**STORED DATA**
============

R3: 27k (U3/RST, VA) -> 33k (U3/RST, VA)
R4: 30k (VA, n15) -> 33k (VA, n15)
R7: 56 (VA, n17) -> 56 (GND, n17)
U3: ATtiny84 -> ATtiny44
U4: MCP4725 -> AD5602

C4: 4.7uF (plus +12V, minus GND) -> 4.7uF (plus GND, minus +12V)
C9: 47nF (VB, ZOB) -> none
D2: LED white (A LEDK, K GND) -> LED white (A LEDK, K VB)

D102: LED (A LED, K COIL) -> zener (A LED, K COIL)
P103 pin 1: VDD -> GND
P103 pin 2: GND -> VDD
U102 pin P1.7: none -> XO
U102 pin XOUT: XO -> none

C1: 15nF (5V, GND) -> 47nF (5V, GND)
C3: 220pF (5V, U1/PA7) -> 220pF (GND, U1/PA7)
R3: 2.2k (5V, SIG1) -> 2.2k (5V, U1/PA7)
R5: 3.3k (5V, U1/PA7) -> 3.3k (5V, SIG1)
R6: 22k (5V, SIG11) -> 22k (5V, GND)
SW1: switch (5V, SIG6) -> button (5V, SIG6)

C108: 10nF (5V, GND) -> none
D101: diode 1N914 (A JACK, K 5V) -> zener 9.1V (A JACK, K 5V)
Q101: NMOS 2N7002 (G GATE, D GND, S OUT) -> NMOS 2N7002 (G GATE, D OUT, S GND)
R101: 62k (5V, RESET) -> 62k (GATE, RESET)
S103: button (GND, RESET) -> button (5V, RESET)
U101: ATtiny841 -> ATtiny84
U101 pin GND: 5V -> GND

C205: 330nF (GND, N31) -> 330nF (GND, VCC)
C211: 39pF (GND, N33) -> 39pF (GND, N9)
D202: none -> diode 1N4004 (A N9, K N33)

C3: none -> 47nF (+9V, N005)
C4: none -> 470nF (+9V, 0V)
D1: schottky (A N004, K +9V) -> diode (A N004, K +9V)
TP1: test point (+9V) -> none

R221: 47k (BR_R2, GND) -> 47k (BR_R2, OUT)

============

**WHAT YOU ARE ASKED TO DO**
Reproduce exactly the lines above from the line with "P103 pin 2: GND -> VDD" to the line with "R6: 22k (5V, SIG11) -> 22k (5V, GND)", including both, and add nothing.

**FINISHED TASK**
P103 pin 2: GND -> VDD
U102 pin P1.7: none -> XO
U102 pin XOUT: XO -> none

C1: 15nF (5V, GND) -> 47nF (5V, GND)
C3: 220pF (5V, U1/PA7) -> 220pF (GND, U1/PA7)
R3: 2.2k (5V, SIG1) -> 2.2k (5V, U1/PA7)
R5: 3.3k (5V, U1/PA7) -> 3.3k (5V, SIG1)
R6: 22k (5V, SIG11) -> 22k (5V, GND)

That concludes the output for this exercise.